● DIRECTIONS FOR THIS TASK
Your transcription must include every record word for word and no pictures.

● Change detection outputs

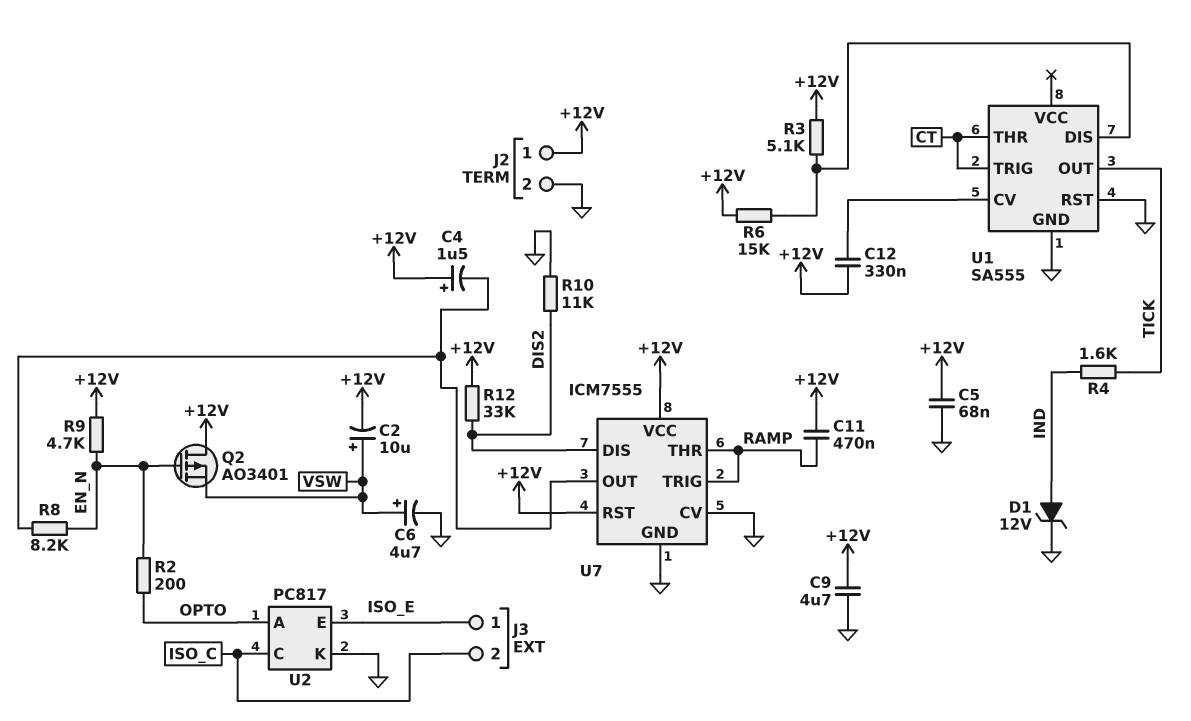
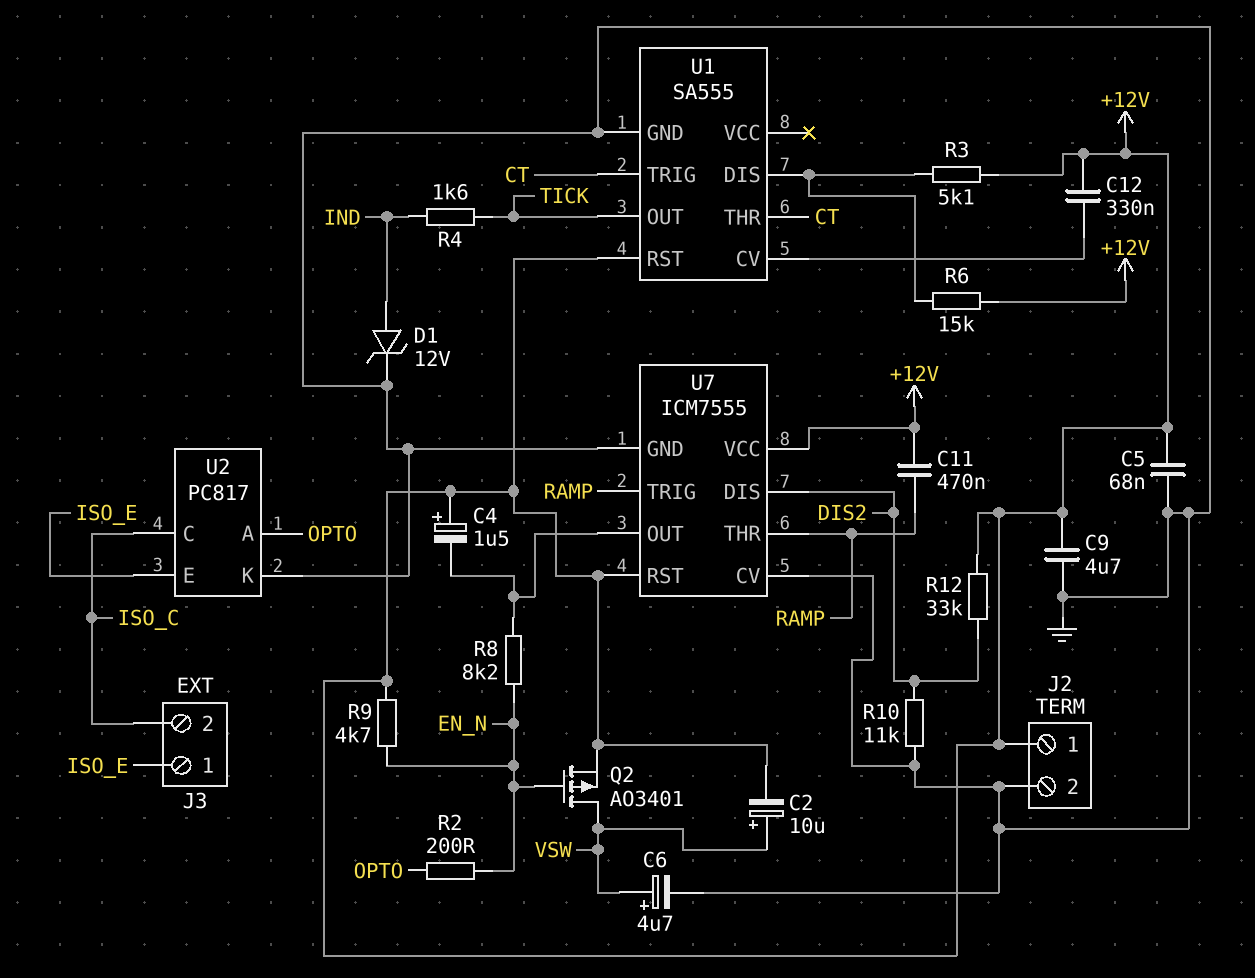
Q2: PMOS AO3401 (G EN_N, D +12V, S VSW) -> PMOS AO3401 (G EN_N, D VSW, S +12V)
U1 pin RST: GND -> +12V

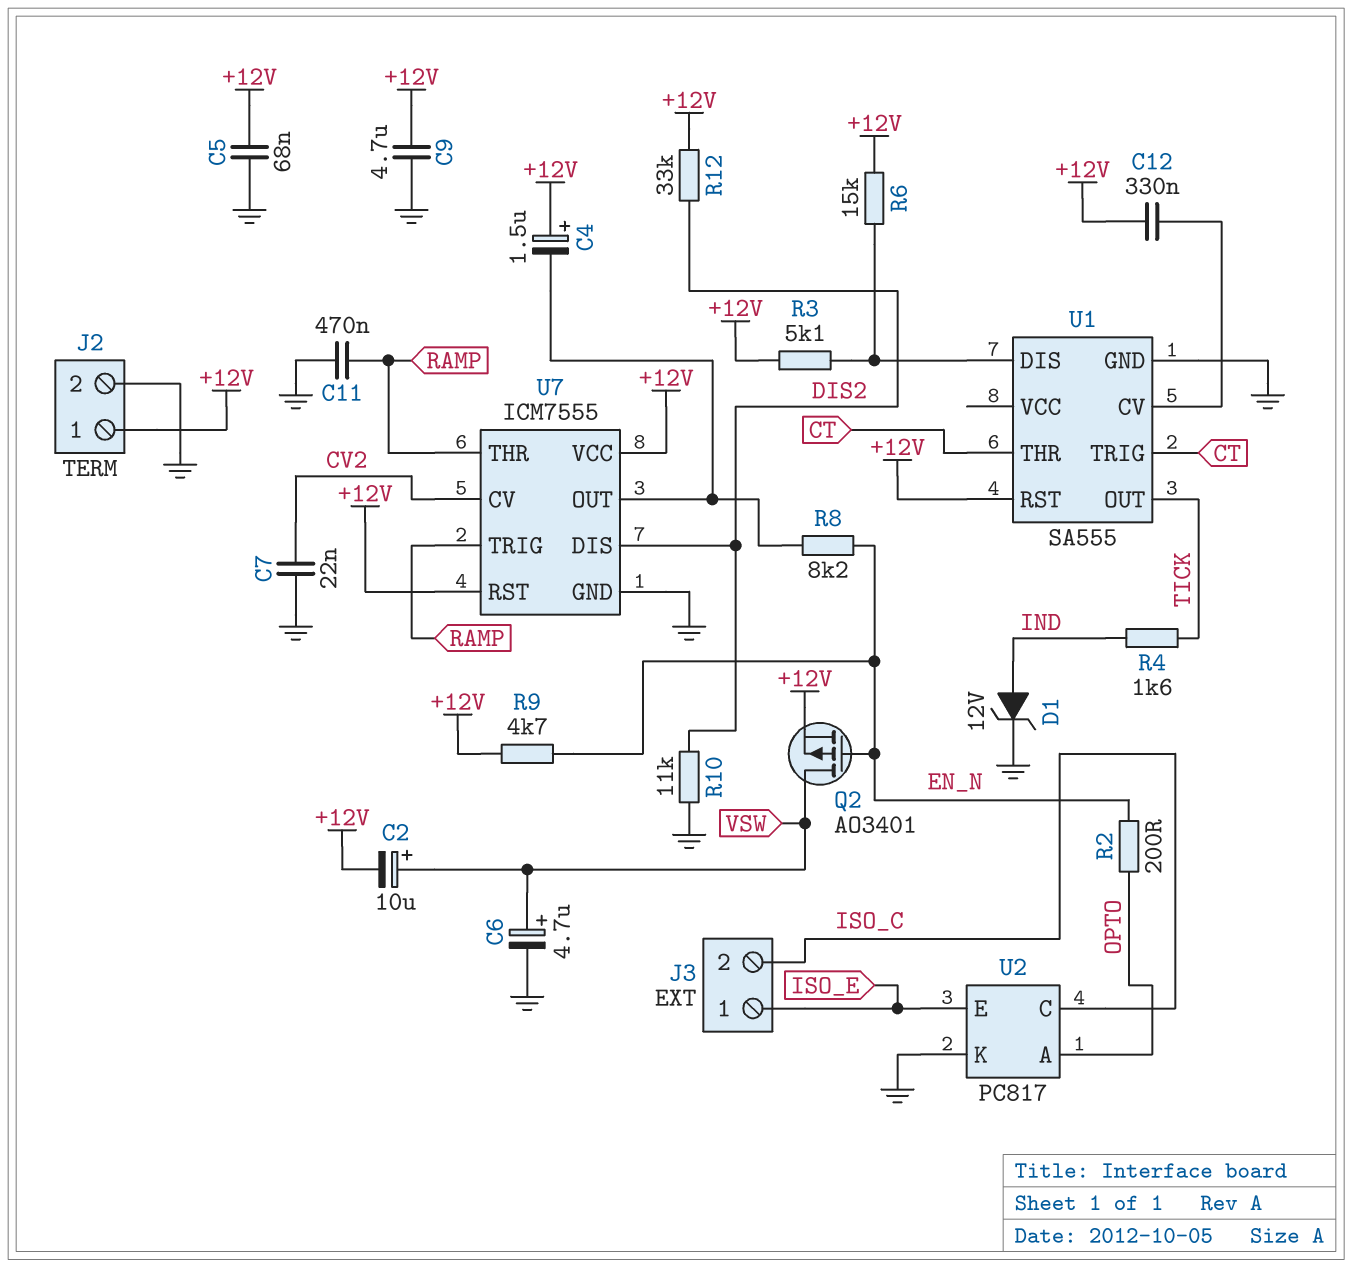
C7: none -> 22nF (CV2, GND)
C11: 470nF (+12V, RAMP) -> 470nF (GND, RAMP)
U7 pin CV: GND -> CV2

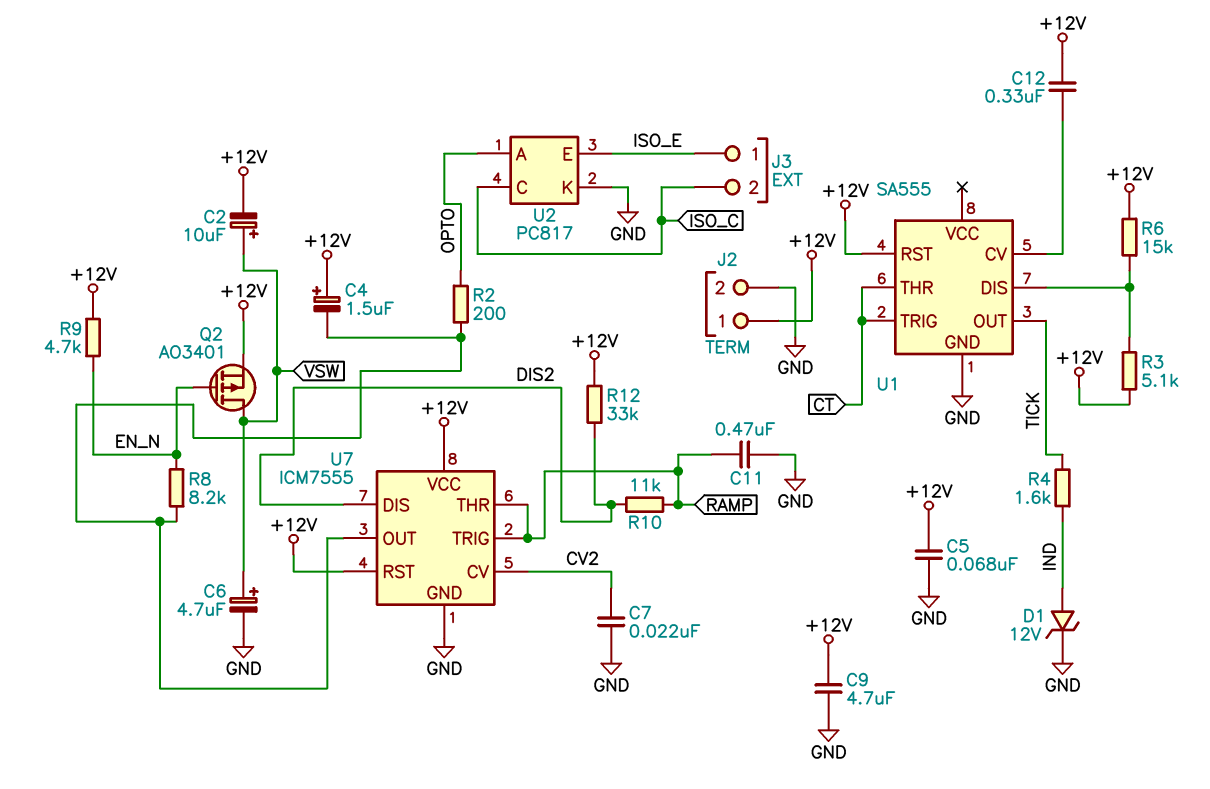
R2: 200 (EN_N, OPTO) -> 200 (OPTO, U7/OUT)
R10: 11k (DIS2, GND) -> 11k (DIS2, RAMP)

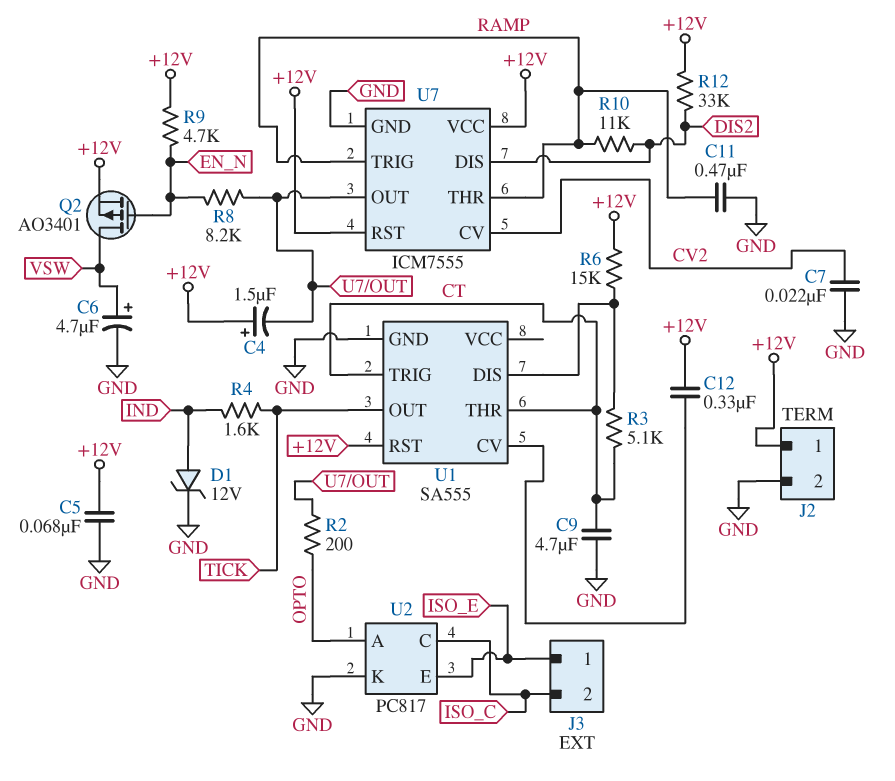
C2: 10uF (plus VSW, minus +12V) -> none
C9: 4.7uF (+12V, GND) -> 4.7uF (CT, GND)
R3: 5.1k (+12V, U1/DIS) -> 5.1k (CT, U1/DIS)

● EXERCISE SOLUTION
Q2: PMOS AO3401 (G EN_N, D +12V, S VSW) -> PMOS AO3401 (G EN_N, D VSW, S +12V)
U1 pin RST: GND -> +12V

C7: none -> 22nF (CV2, GND)
C11: 470nF (+12V, RAMP) -> 470nF (GND, RAMP)
U7 pin CV: GND -> CV2

R2: 200 (EN_N, OPTO) -> 200 (OPTO, U7/OUT)
R10: 11k (DIS2, GND) -> 11k (DIS2, RAMP)

C2: 10uF (plus VSW, minus +12V) -> none
C9: 4.7uF (+12V, GND) -> 4.7uF (CT, GND)
R3: 5.1k (+12V, U1/DIS) -> 5.1k (CT, U1/DIS)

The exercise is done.